▸ EXERCISE REQUIREMENTS
Rewrite the entries below with "Double-A" changed to "AA" and every other part left the same, and omit the pictures from your answer.

▸ DATASET
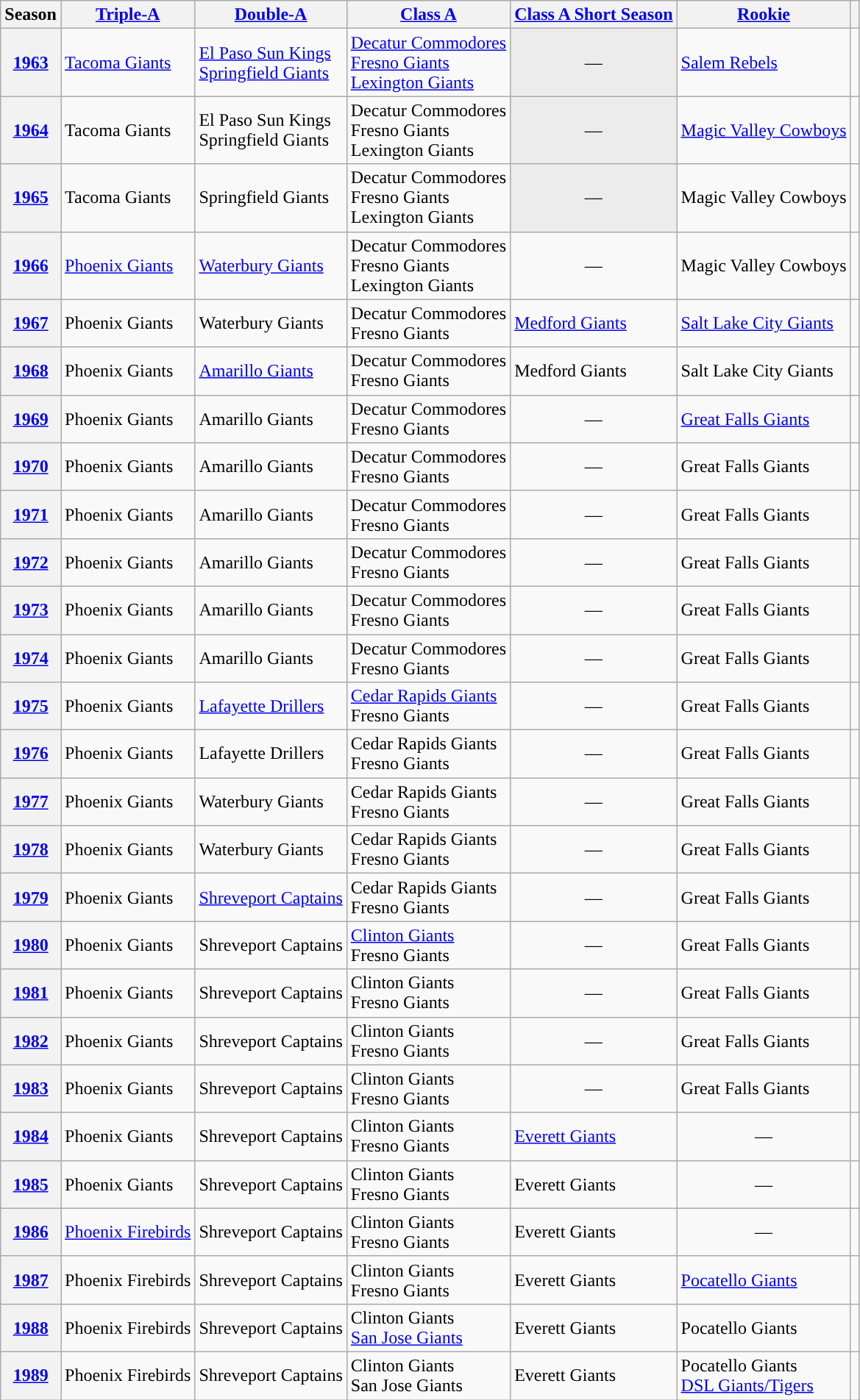
1980 [31, 946]
Rookie [764, 15]
1963 [31, 63]
1983 [31, 1089]
1975 [31, 706]
1974 [31, 658]
Salem Rebels [764, 63]
1967 [31, 324]
1972 [31, 562]
Springfield Giants [271, 198]
Pocatello GiantsDSL Giants/Tigers [764, 1376]
Class A [428, 15]
1982 [31, 1042]
1977 [31, 802]
1966 [31, 266]
1970 [31, 466]
1979 [31, 898]
1978 [31, 850]
1976 [31, 755]
1988 [31, 1329]
1973 [31, 611]
1968 [31, 371]
1985 [31, 1184]
1965 [31, 198]
1989 [31, 1376]
Season [31, 15]
1971 [31, 515]
1969 [31, 419]
1964 [31, 130]
Triple-A [127, 15]
1987 [31, 1280]
1986 [31, 1233]
Class A Short Season [594, 15]
1981 [31, 993]
Double-A [271, 15]
1984 [31, 1137]
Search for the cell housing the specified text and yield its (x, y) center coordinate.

▸ SOLUTION TO THIS PROBLEM
1980 [31, 946]
Rookie [764, 15]
1963 [31, 63]
1983 [31, 1089]
1975 [31, 706]
1974 [31, 658]
Salem Rebels [764, 63]
1967 [31, 324]
1972 [31, 562]
Springfield Giants [271, 198]
Pocatello GiantsDSL Giants/Tigers [764, 1376]
Class A [428, 15]
1982 [31, 1042]
1977 [31, 802]
1966 [31, 266]
1970 [31, 466]
1979 [31, 898]
1978 [31, 850]
1976 [31, 755]
1988 [31, 1329]
1973 [31, 611]
1968 [31, 371]
1985 [31, 1184]
1965 [31, 198]
1989 [31, 1376]
Season [31, 15]
1971 [31, 515]
1969 [31, 419]
1964 [31, 130]
Triple-A [127, 15]
1987 [31, 1280]
1986 [31, 1233]
Class A Short Season [594, 15]
1981 [31, 993]
AA [271, 15]
1984 [31, 1137]
Search for the cell housing the specified text and yield its (x, y) center coordinate.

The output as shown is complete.